→ Directions: Reproduce the stretch of the data from its start through the line containing "Question: Is white plastic radiator at right further", both ends included.

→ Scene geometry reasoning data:
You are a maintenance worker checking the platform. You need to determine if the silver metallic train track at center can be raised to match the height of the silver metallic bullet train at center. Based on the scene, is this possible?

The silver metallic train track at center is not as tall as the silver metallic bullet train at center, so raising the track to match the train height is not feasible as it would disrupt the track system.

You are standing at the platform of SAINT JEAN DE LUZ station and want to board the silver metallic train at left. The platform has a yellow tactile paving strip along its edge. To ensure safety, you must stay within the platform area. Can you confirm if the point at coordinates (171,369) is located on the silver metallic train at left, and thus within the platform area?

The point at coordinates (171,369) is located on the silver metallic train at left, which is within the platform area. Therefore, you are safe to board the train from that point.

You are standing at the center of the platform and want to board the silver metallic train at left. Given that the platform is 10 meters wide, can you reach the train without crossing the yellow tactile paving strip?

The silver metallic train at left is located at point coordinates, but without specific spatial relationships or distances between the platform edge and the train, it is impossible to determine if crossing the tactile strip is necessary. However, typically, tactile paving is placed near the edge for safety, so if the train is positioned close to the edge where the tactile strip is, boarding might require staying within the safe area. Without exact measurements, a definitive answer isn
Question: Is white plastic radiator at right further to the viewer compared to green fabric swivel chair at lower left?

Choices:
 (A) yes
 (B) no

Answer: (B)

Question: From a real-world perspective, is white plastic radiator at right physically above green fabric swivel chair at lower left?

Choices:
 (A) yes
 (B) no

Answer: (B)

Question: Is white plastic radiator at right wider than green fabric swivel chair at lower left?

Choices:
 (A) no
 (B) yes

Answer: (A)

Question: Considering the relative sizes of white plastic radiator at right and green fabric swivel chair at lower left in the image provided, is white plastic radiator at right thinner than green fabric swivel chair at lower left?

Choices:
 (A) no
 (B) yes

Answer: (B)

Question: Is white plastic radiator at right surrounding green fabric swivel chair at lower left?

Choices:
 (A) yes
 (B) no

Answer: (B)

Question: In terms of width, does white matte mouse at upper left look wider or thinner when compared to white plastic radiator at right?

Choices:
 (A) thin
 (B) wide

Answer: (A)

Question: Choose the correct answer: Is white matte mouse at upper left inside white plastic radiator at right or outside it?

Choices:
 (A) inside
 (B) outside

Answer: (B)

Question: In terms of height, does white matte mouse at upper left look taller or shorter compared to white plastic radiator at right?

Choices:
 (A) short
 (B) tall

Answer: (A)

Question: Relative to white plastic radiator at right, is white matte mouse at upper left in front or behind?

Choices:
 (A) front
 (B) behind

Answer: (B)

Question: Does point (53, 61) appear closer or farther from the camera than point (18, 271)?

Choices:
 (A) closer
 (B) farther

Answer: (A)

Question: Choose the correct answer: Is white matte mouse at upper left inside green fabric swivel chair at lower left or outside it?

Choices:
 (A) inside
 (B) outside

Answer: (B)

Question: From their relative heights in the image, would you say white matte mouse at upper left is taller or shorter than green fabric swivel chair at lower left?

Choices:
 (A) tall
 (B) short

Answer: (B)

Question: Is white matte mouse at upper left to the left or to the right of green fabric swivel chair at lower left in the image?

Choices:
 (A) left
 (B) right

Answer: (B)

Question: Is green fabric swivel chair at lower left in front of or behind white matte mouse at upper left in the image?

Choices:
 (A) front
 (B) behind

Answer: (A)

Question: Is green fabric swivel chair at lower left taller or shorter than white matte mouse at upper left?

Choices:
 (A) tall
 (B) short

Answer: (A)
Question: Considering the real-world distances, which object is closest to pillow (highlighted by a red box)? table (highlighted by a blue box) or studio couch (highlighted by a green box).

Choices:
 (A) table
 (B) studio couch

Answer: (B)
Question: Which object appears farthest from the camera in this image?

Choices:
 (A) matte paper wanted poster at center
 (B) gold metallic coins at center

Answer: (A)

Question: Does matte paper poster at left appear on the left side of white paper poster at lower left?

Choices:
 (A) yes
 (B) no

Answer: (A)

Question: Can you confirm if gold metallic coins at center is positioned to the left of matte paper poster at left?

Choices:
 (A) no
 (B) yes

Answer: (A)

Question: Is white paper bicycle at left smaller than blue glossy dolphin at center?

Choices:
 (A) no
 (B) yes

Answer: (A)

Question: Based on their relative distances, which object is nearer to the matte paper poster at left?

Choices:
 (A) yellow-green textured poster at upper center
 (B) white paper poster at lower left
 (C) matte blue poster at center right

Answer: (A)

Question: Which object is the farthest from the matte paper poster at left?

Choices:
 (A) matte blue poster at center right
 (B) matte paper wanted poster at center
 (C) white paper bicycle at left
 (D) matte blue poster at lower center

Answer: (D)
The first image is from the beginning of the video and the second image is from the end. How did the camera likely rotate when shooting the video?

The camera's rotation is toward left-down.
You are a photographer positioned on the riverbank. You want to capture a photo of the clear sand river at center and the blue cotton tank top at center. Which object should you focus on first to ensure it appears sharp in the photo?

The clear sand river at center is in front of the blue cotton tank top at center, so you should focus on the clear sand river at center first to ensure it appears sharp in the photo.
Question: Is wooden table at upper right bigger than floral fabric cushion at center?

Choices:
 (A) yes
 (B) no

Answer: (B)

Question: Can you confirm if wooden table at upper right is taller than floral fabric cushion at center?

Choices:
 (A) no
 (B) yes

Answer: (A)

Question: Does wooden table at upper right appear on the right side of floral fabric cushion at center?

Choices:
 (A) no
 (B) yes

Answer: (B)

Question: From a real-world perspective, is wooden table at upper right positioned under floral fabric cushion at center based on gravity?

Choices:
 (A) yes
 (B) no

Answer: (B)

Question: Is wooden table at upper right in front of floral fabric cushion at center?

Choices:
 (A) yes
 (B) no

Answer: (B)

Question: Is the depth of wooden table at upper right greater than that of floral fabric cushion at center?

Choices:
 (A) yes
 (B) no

→ Response below:
You are a maintenance worker checking the platform. You need to determine if the silver metallic train track at center can be raised to match the height of the silver metallic bullet train at center. Based on the scene, is this possible?

The silver metallic train track at center is not as tall as the silver metallic bullet train at center, so raising the track to match the train height is not feasible as it would disrupt the track system.

You are standing at the platform of SAINT JEAN DE LUZ station and want to board the silver metallic train at left. The platform has a yellow tactile paving strip along its edge. To ensure safety, you must stay within the platform area. Can you confirm if the point at coordinates (171,369) is located on the silver metallic train at left, and thus within the platform area?

The point at coordinates (171,369) is located on the silver metallic train at left, which is within the platform area. Therefore, you are safe to board the train from that point.

You are standing at the center of the platform and want to board the silver metallic train at left. Given that the platform is 10 meters wide, can you reach the train without crossing the yellow tactile paving strip?

The silver metallic train at left is located at point coordinates, but without specific spatial relationships or distances between the platform edge and the train, it is impossible to determine if crossing the tactile strip is necessary. However, typically, tactile paving is placed near the edge for safety, so if the train is positioned close to the edge where the tactile strip is, boarding might require staying within the safe area. Without exact measurements, a definitive answer isn
Question: Is white plastic radiator at right further to the viewer compared to green fabric swivel chair at lower left?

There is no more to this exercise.